Some lines in the entries contain the word "bottle". Copy all of them.
**** RECORDS ****
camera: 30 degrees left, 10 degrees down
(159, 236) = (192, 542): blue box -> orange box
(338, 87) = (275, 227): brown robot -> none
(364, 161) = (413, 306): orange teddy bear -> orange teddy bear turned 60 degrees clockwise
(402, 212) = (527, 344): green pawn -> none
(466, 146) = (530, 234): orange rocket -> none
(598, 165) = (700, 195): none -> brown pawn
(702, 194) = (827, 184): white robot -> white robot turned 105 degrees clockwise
****
**** RECORDS ****
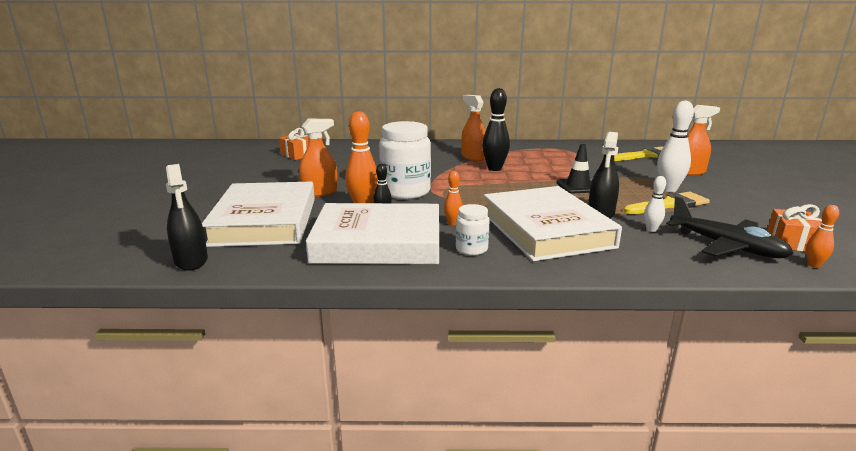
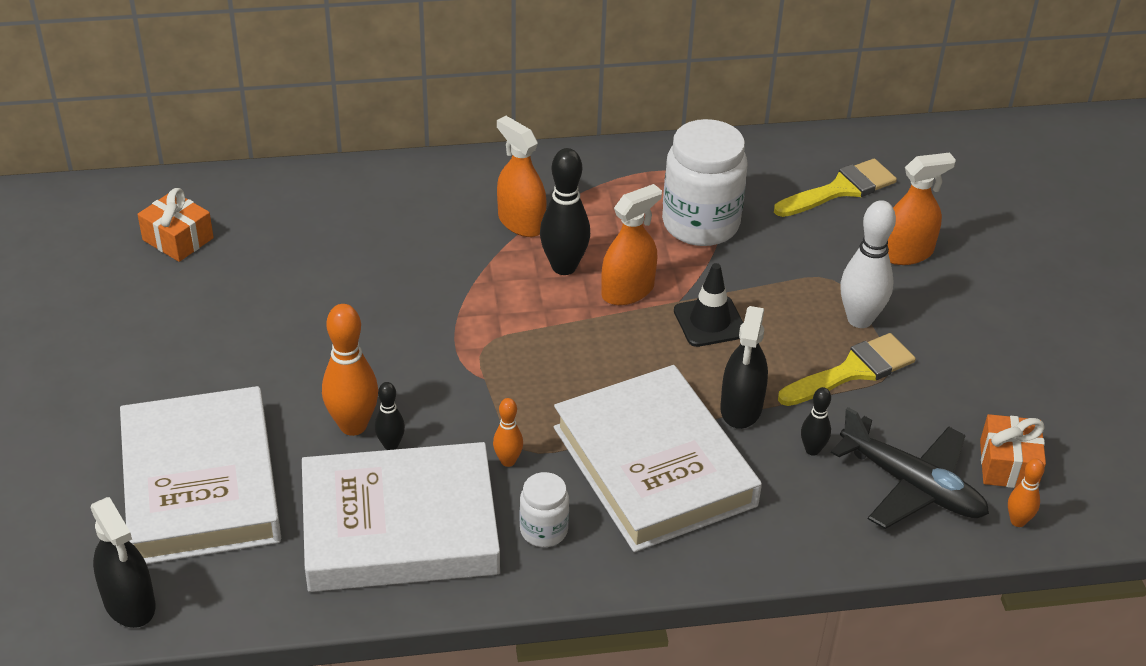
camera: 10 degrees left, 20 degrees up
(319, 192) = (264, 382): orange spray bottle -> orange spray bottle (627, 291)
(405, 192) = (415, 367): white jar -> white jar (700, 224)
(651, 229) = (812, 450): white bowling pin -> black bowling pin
****
**** RECORDS ****
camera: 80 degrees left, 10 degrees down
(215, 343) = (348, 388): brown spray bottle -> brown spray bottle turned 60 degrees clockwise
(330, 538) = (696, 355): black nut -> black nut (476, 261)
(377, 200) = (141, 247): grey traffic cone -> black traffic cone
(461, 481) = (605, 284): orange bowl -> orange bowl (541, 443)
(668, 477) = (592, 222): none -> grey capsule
****
(PROBLEM SOLUTION)
(319, 192) = (264, 382): orange spray bottle -> orange spray bottle (627, 291)
(215, 343) = (348, 388): brown spray bottle -> brown spray bottle turned 60 degrees clockwise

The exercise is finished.